◆ To do ◆
Go through the entries below and return every line that contains "gained".

==== Data for review ====

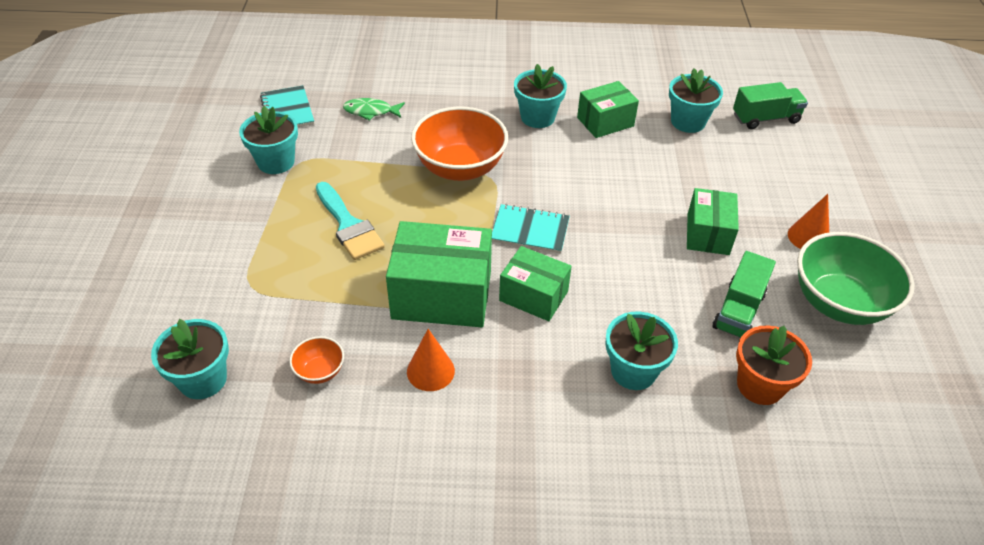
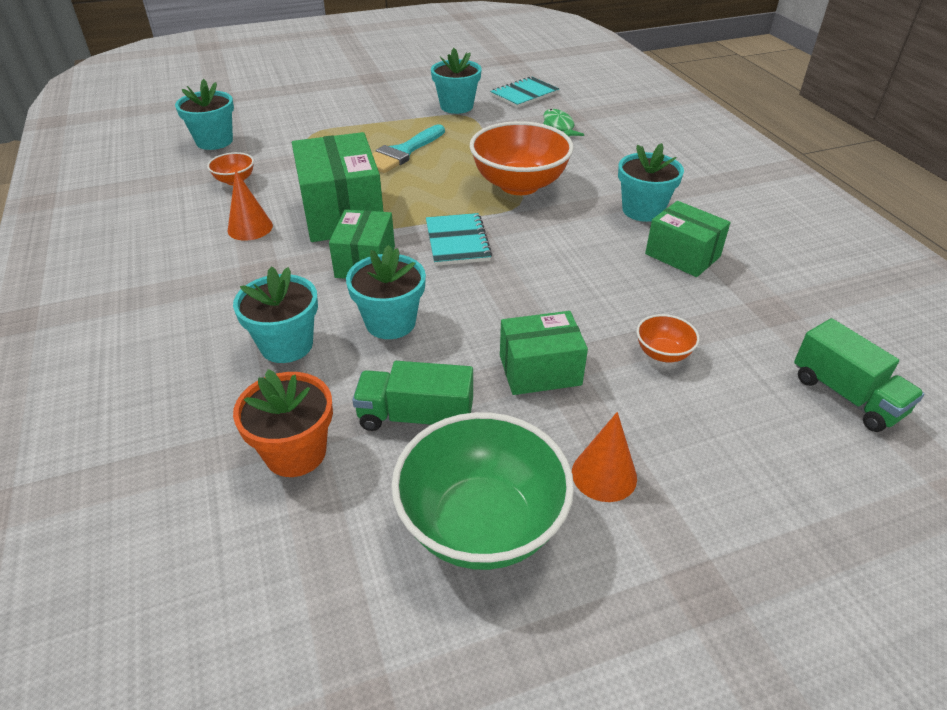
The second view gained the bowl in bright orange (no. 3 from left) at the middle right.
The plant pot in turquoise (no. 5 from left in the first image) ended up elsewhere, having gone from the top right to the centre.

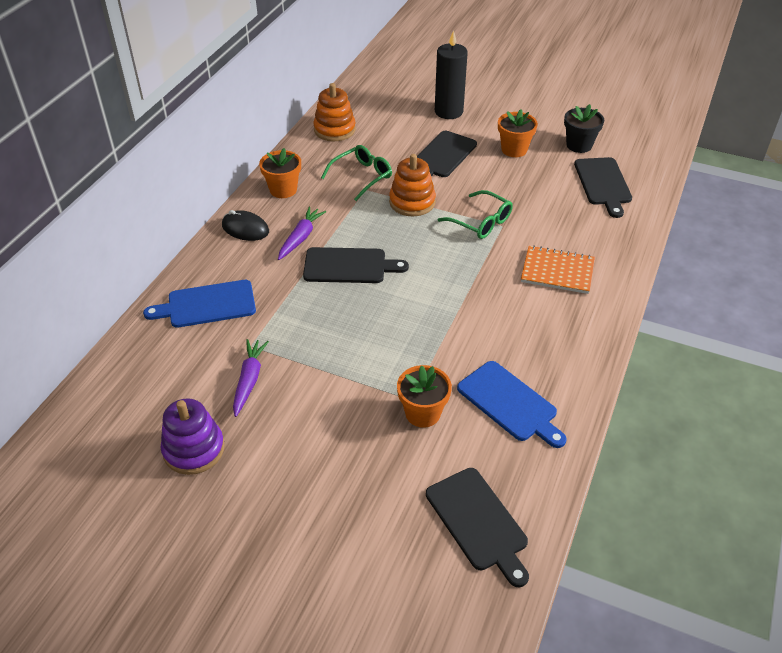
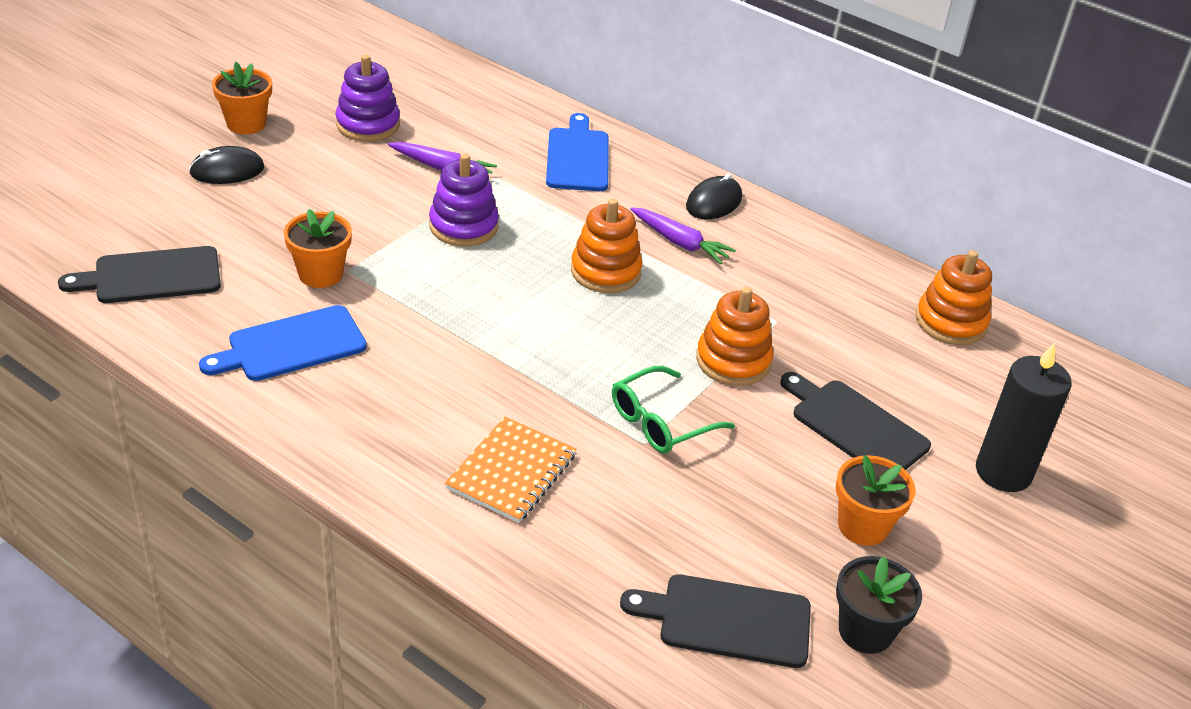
The second view lost the glasses in leaf-green (no. 1 from left) at the top centre.
The second view gained the PC mouse in ebony (no. 1 from left) at the top left.
The second view gained the stacking rings in purple (no. 2 from left) at the top centre.
The plant pot in bright orange (no. 1 from left) ended up elsewhere, having gone from the top centre to the top left.
Where the cutting board in ebony (no. 1 from left) stood at the centre, the stacking rings in bright orange (no. 1 from left) came to stand at the centre.

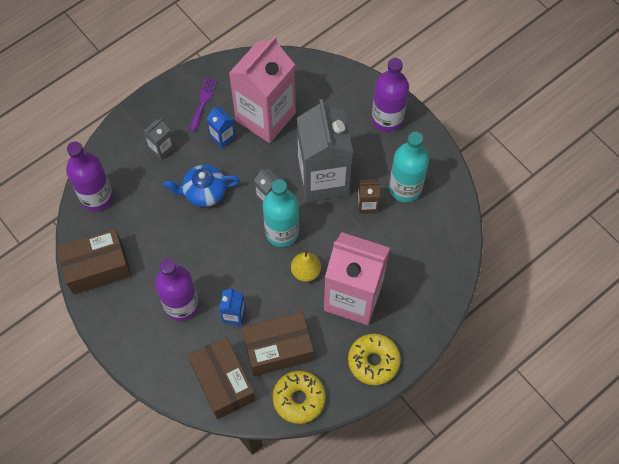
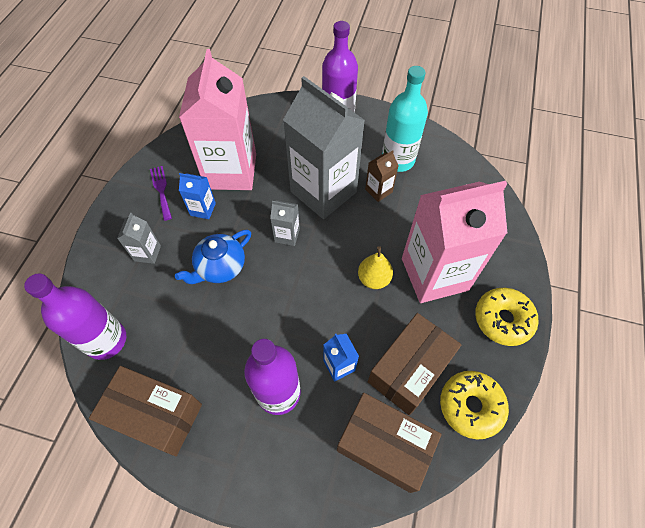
The second view lost the flask in turquoise (no. 1 from left) at the centre.
The package in russet (no. 1 from left) at the middle left ended up facing another way, 75 degrees clockwise from before.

====

◆ Reply to the task ◆
The second view gained the bowl in bright orange (no. 3 from left) at the middle right.
The second view gained the PC mouse in ebony (no. 1 from left) at the top left.
The second view gained the stacking rings in purple (no. 2 from left) at the top centre.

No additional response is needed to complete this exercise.